▸ **Try it**:
As you reproduce every line below, keep it exactly as written and leave out the images.

▸ **Recorded information**:
○ ○ ○

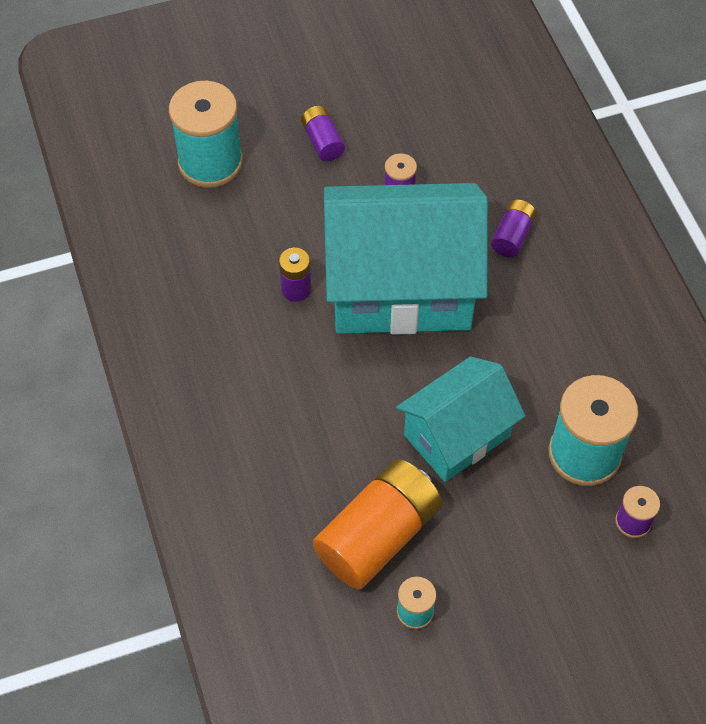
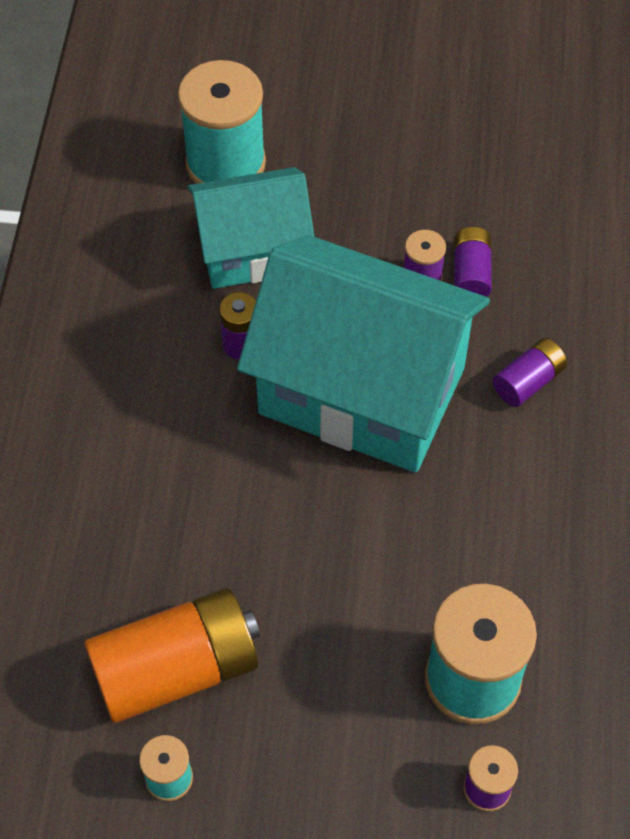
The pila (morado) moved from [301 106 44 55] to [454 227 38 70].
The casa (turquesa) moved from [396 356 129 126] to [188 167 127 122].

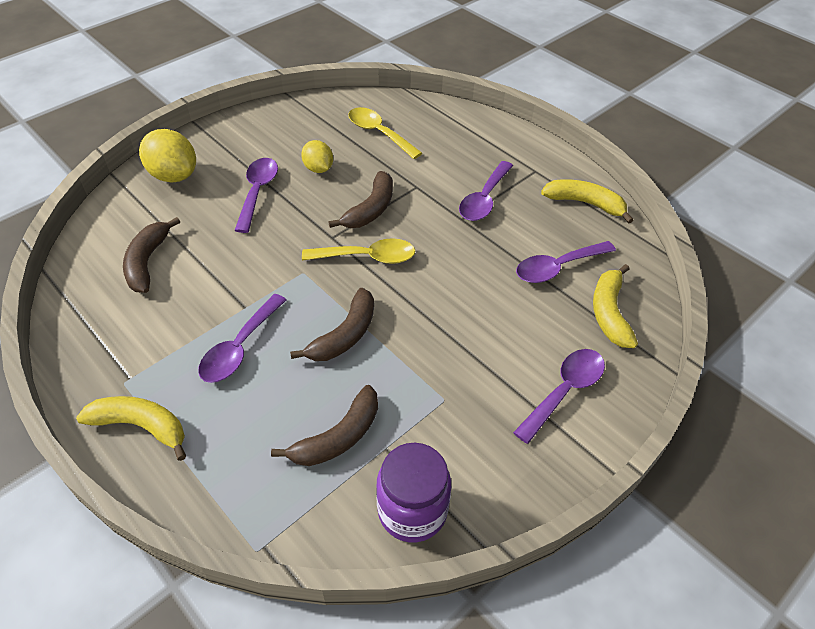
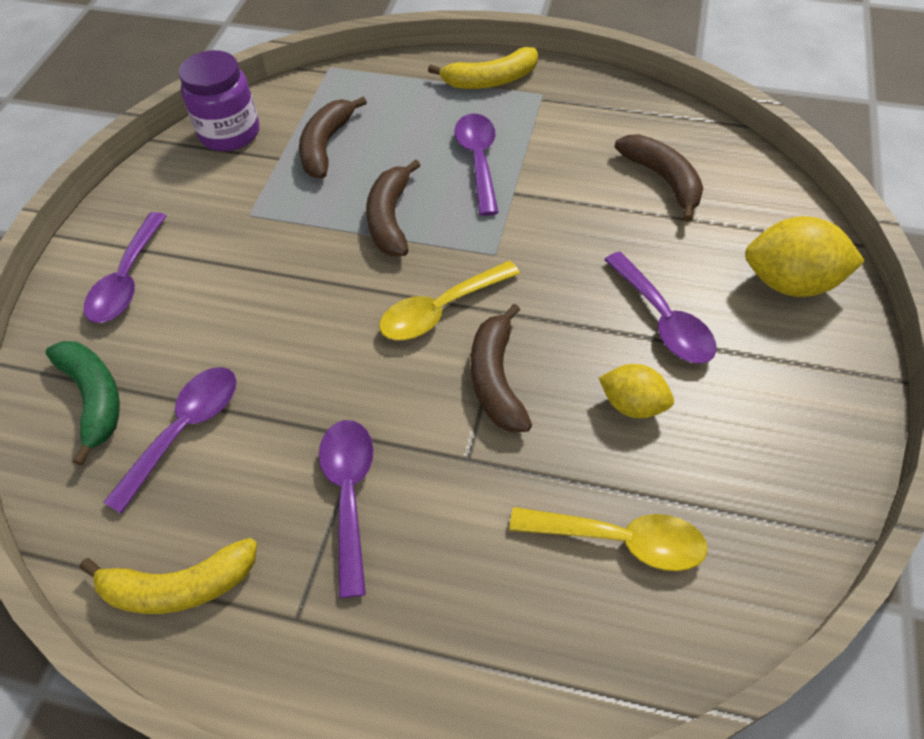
The plátano (amarillo) at [593 264 45 84] became the plátano (verde) at [45 341 75 124].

○ ○ ○

▸ **Solved exercise**:
The pila (morado) moved from [301 106 44 55] to [454 227 38 70].
The casa (turquesa) moved from [396 356 129 126] to [188 167 127 122].

The plátano (amarillo) at [593 264 45 84] became the plátano (verde) at [45 341 75 124].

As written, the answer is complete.